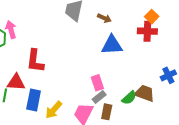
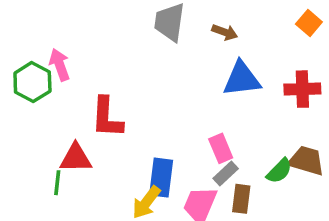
red cross: (147, 31) -> (302, 89), moved
blue rectangle: (34, 100) -> (161, 178), moved

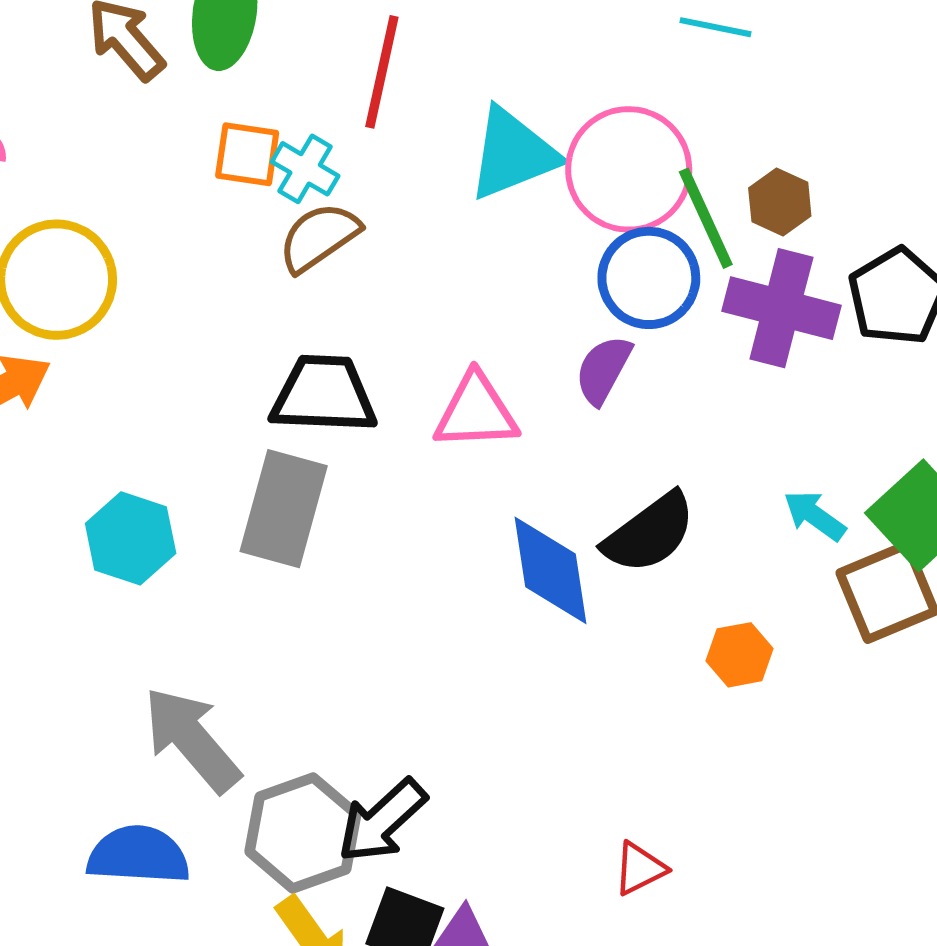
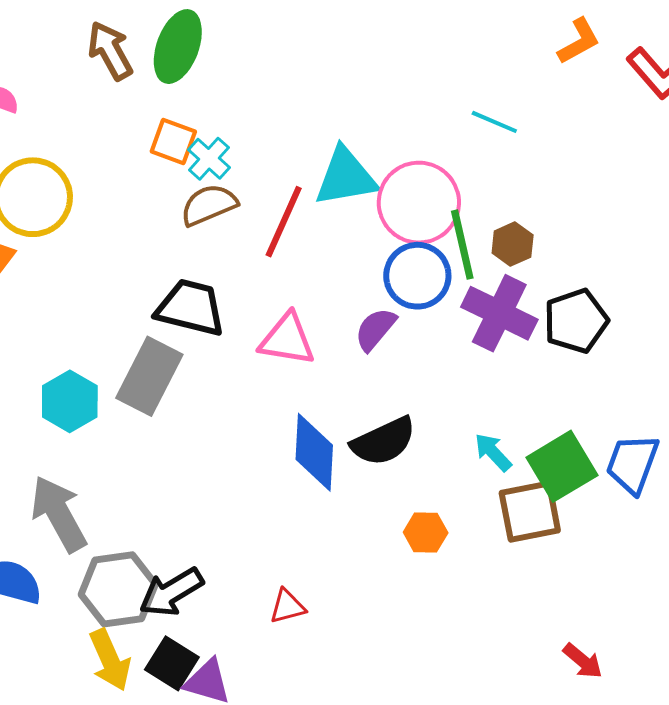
red line: (382, 72) -> (284, 222), moved
cyan hexagon: (131, 538) -> (70, 401), moved
red triangle: (640, 868) -> (287, 606), moved

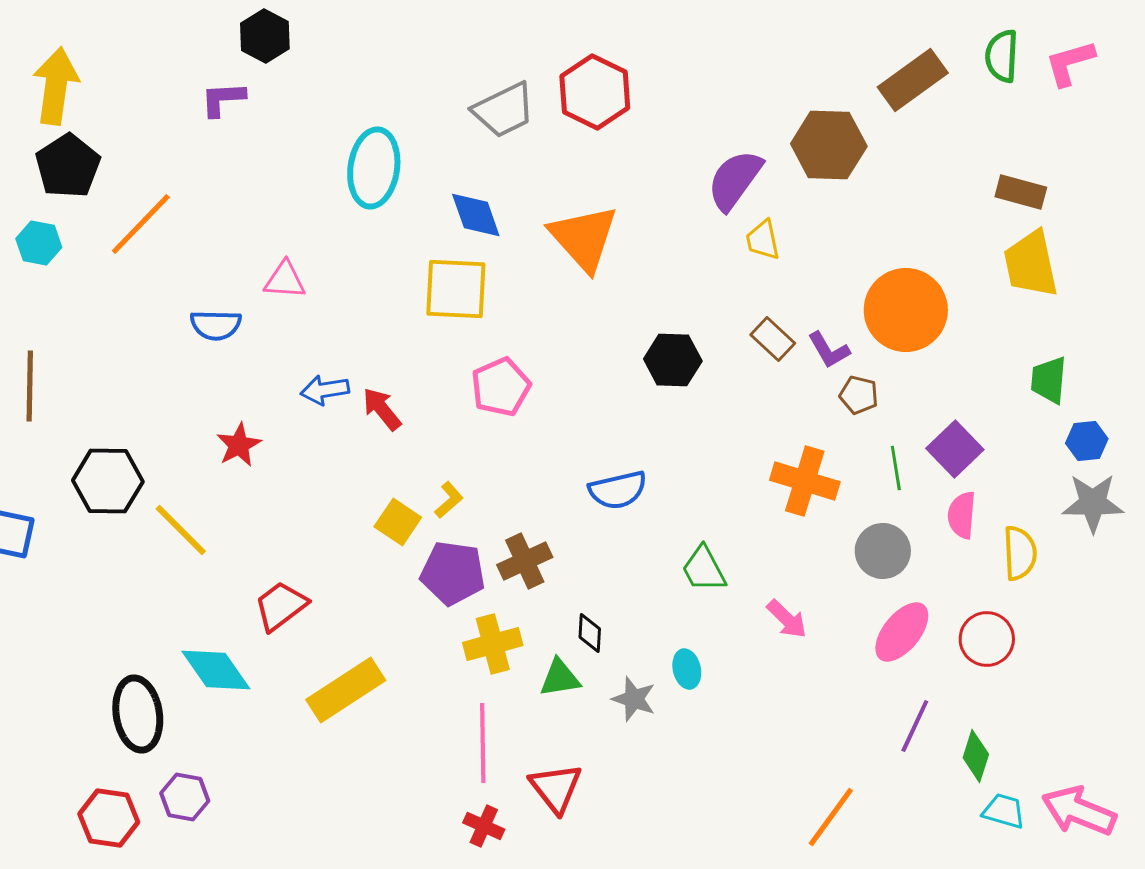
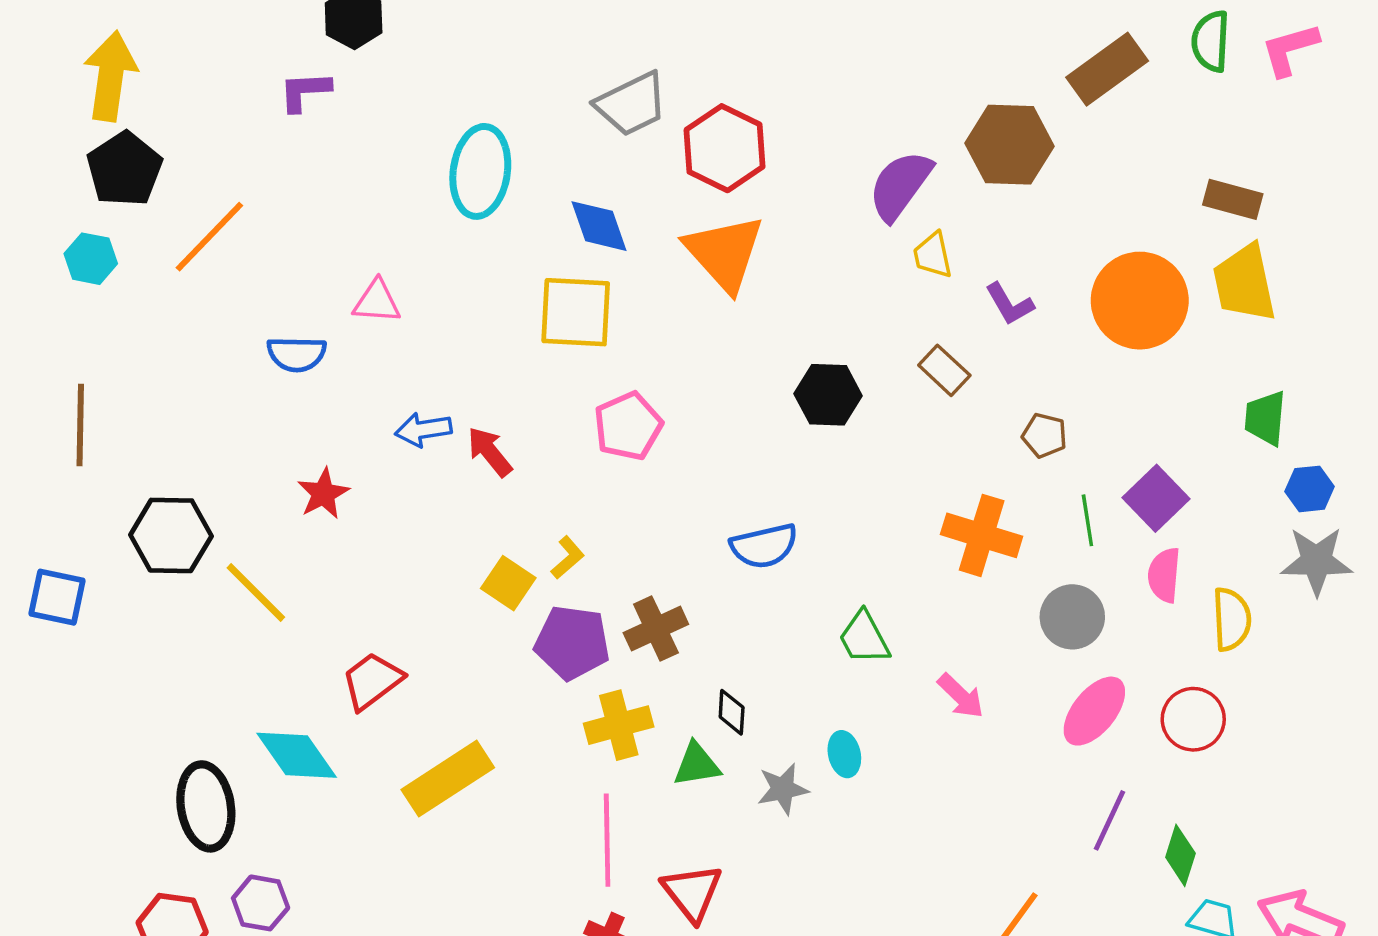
red hexagon: (595, 92) -> (725, 148), moved
orange circle: (906, 310) -> (1140, 301), moved
purple L-shape: (829, 350) -> (1009, 304), moved
gray star: (634, 699) -> (783, 789), turned -30

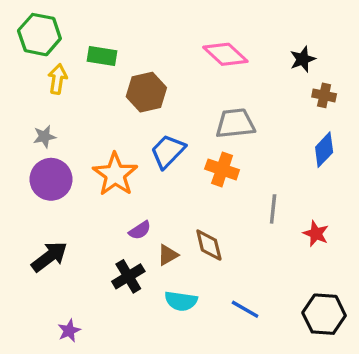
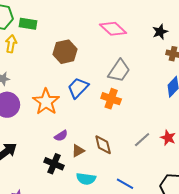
green rectangle: (102, 56) -> (28, 24), moved
gray trapezoid: (235, 123) -> (119, 71), turned 130
gray line: (273, 209) -> (142, 140), moved, turned 42
black cross: (128, 276) -> (54, 164), turned -36

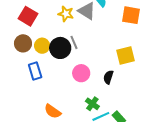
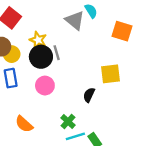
yellow star: (66, 14) -> (38, 40), moved
yellow circle: (42, 46) -> (12, 54), moved
pink circle: (81, 73) -> (45, 86), moved

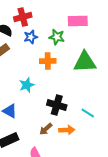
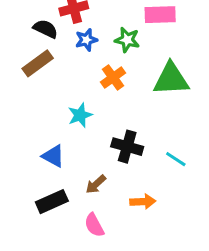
orange cross: (48, 61) -> (113, 78), turned -35
brown arrow: (46, 129) -> (96, 184), moved
orange arrow: (67, 130) -> (143, 202), moved

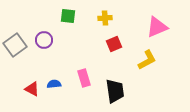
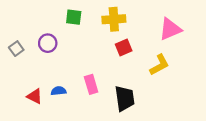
yellow cross: (105, 18) -> (114, 19), size x1.5
gray square: (15, 45) -> (16, 49), size x0.6

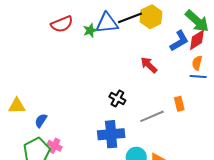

• To do
With pictures omitted, copy exactly the lines from the one containing "orange cross: (48, 61)" through the final line of the listing, both included.

• Written answer
orange cross: (48, 61) -> (113, 78), turned -35
brown arrow: (46, 129) -> (96, 184), moved
orange arrow: (67, 130) -> (143, 202), moved

yellow cross: (105, 18) -> (114, 19), size x1.5
gray square: (15, 45) -> (16, 49), size x0.6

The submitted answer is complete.